ACTION ITEM
The entire listing is to be repeated verbatim.

┌────────

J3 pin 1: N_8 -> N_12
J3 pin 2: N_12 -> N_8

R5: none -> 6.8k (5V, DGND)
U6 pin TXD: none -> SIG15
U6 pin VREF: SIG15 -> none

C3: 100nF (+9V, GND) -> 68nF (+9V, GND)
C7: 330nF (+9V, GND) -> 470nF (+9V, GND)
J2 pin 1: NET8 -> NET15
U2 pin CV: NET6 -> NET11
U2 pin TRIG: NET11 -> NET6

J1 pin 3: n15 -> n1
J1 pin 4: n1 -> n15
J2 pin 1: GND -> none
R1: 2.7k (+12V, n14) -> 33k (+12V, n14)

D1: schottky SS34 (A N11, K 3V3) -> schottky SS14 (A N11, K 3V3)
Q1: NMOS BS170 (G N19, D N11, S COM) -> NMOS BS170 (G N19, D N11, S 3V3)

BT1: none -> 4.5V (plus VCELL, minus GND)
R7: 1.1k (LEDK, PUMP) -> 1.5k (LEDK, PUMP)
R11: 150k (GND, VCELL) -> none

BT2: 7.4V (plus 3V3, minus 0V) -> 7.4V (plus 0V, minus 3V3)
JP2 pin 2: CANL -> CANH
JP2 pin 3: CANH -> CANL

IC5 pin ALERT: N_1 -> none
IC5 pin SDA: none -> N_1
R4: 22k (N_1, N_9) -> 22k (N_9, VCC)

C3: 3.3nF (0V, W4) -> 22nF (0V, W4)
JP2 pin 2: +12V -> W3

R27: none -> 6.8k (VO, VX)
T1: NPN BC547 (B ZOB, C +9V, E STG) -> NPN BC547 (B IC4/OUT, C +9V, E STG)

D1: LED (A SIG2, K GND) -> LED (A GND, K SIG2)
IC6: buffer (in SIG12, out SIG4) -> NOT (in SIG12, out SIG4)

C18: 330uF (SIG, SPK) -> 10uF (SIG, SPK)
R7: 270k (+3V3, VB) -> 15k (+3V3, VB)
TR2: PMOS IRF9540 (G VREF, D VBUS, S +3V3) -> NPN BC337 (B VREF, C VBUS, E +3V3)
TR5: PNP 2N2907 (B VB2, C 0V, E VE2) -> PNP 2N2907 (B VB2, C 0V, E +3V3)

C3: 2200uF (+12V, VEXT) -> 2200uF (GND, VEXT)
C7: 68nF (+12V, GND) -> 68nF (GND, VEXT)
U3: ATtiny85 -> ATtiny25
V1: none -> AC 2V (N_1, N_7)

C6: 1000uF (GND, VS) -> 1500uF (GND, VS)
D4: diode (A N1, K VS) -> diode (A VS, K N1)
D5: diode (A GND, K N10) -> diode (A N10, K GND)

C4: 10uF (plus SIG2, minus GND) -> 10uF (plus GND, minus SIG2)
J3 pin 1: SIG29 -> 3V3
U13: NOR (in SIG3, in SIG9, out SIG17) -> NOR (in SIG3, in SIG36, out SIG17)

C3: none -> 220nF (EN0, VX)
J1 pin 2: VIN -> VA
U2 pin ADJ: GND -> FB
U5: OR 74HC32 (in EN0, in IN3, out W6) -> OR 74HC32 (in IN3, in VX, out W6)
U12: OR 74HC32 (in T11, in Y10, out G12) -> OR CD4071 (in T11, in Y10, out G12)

└────────

WRITTEN RESPONSE
J3 pin 1: N_8 -> N_12
J3 pin 2: N_12 -> N_8

R5: none -> 6.8k (5V, DGND)
U6 pin TXD: none -> SIG15
U6 pin VREF: SIG15 -> none

C3: 100nF (+9V, GND) -> 68nF (+9V, GND)
C7: 330nF (+9V, GND) -> 470nF (+9V, GND)
J2 pin 1: NET8 -> NET15
U2 pin CV: NET6 -> NET11
U2 pin TRIG: NET11 -> NET6

J1 pin 3: n15 -> n1
J1 pin 4: n1 -> n15
J2 pin 1: GND -> none
R1: 2.7k (+12V, n14) -> 33k (+12V, n14)

D1: schottky SS34 (A N11, K 3V3) -> schottky SS14 (A N11, K 3V3)
Q1: NMOS BS170 (G N19, D N11, S COM) -> NMOS BS170 (G N19, D N11, S 3V3)

BT1: none -> 4.5V (plus VCELL, minus GND)
R7: 1.1k (LEDK, PUMP) -> 1.5k (LEDK, PUMP)
R11: 150k (GND, VCELL) -> none

BT2: 7.4V (plus 3V3, minus 0V) -> 7.4V (plus 0V, minus 3V3)
JP2 pin 2: CANL -> CANH
JP2 pin 3: CANH -> CANL

IC5 pin ALERT: N_1 -> none
IC5 pin SDA: none -> N_1
R4: 22k (N_1, N_9) -> 22k (N_9, VCC)

C3: 3.3nF (0V, W4) -> 22nF (0V, W4)
JP2 pin 2: +12V -> W3

R27: none -> 6.8k (VO, VX)
T1: NPN BC547 (B ZOB, C +9V, E STG) -> NPN BC547 (B IC4/OUT, C +9V, E STG)

D1: LED (A SIG2, K GND) -> LED (A GND, K SIG2)
IC6: buffer (in SIG12, out SIG4) -> NOT (in SIG12, out SIG4)

C18: 330uF (SIG, SPK) -> 10uF (SIG, SPK)
R7: 270k (+3V3, VB) -> 15k (+3V3, VB)
TR2: PMOS IRF9540 (G VREF, D VBUS, S +3V3) -> NPN BC337 (B VREF, C VBUS, E +3V3)
TR5: PNP 2N2907 (B VB2, C 0V, E VE2) -> PNP 2N2907 (B VB2, C 0V, E +3V3)

C3: 2200uF (+12V, VEXT) -> 2200uF (GND, VEXT)
C7: 68nF (+12V, GND) -> 68nF (GND, VEXT)
U3: ATtiny85 -> ATtiny25
V1: none -> AC 2V (N_1, N_7)

C6: 1000uF (GND, VS) -> 1500uF (GND, VS)
D4: diode (A N1, K VS) -> diode (A VS, K N1)
D5: diode (A GND, K N10) -> diode (A N10, K GND)

C4: 10uF (plus SIG2, minus GND) -> 10uF (plus GND, minus SIG2)
J3 pin 1: SIG29 -> 3V3
U13: NOR (in SIG3, in SIG9, out SIG17) -> NOR (in SIG3, in SIG36, out SIG17)

C3: none -> 220nF (EN0, VX)
J1 pin 2: VIN -> VA
U2 pin ADJ: GND -> FB
U5: OR 74HC32 (in EN0, in IN3, out W6) -> OR 74HC32 (in IN3, in VX, out W6)
U12: OR 74HC32 (in T11, in Y10, out G12) -> OR CD4071 (in T11, in Y10, out G12)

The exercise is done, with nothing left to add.